▸ **Data records**
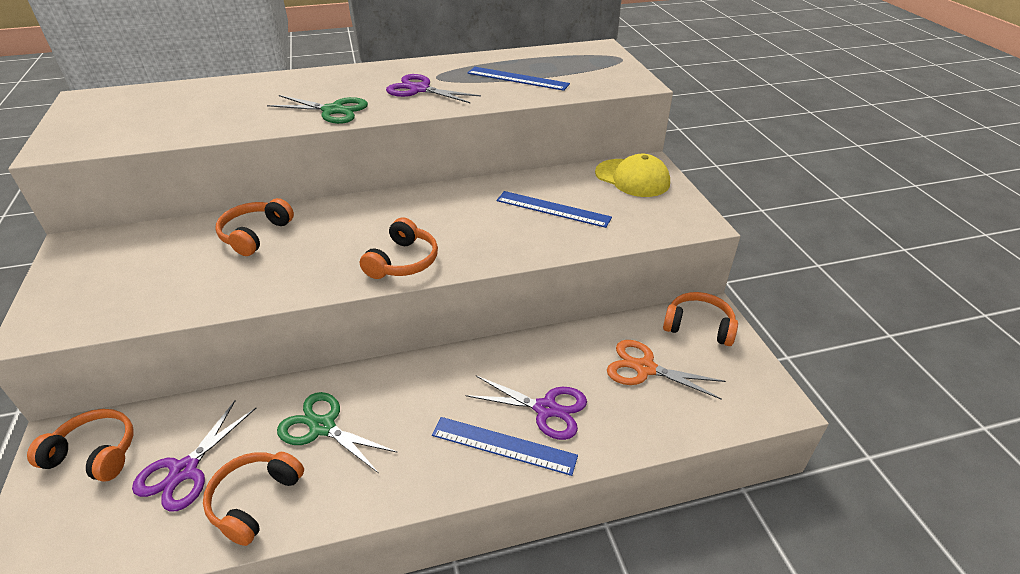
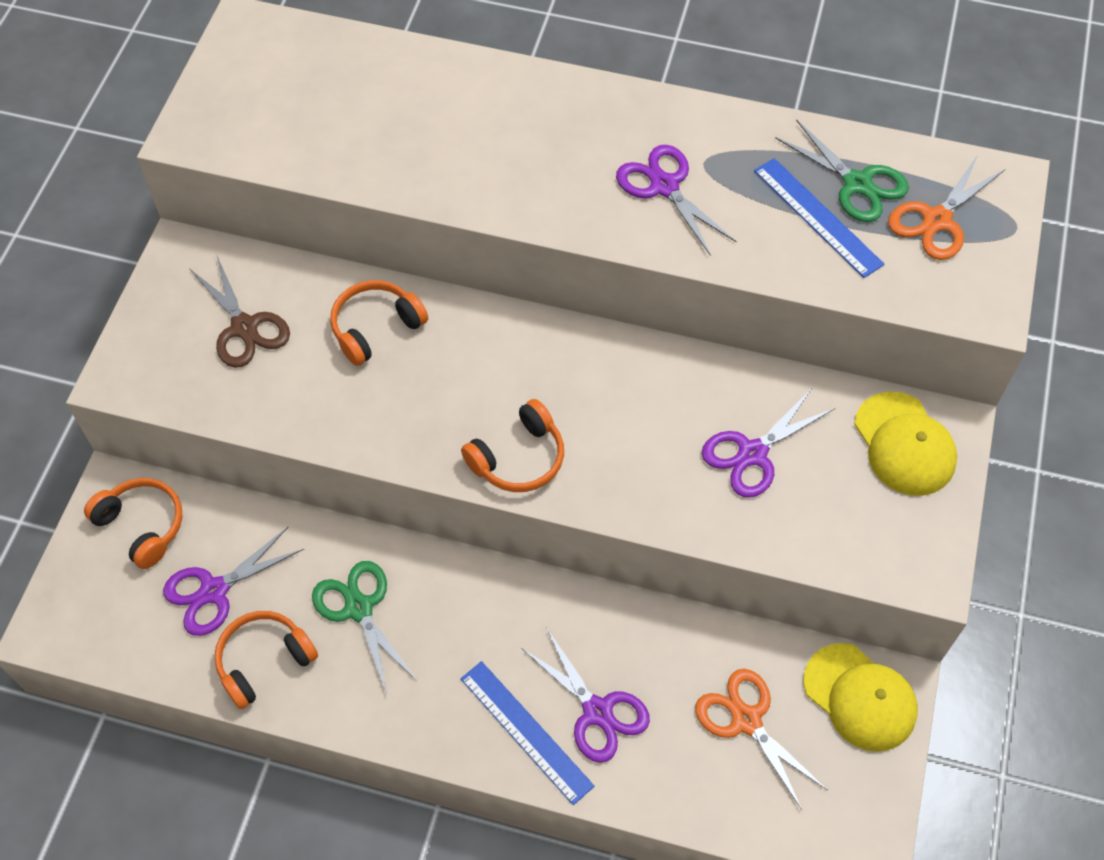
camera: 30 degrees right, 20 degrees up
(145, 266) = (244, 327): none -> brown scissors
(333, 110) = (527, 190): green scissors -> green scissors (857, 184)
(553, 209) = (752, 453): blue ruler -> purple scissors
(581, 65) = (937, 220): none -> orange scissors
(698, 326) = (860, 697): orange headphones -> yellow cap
--
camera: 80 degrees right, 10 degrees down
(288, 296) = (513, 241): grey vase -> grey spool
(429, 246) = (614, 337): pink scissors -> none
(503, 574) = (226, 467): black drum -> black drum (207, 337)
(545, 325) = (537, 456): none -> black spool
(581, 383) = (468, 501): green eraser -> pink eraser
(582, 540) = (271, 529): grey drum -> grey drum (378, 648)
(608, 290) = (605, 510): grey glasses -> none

▸ **Action item**
Tally the lines of the material in which the string "green" appears. Give the tally and nothing else.

▸ **Output for this task**
2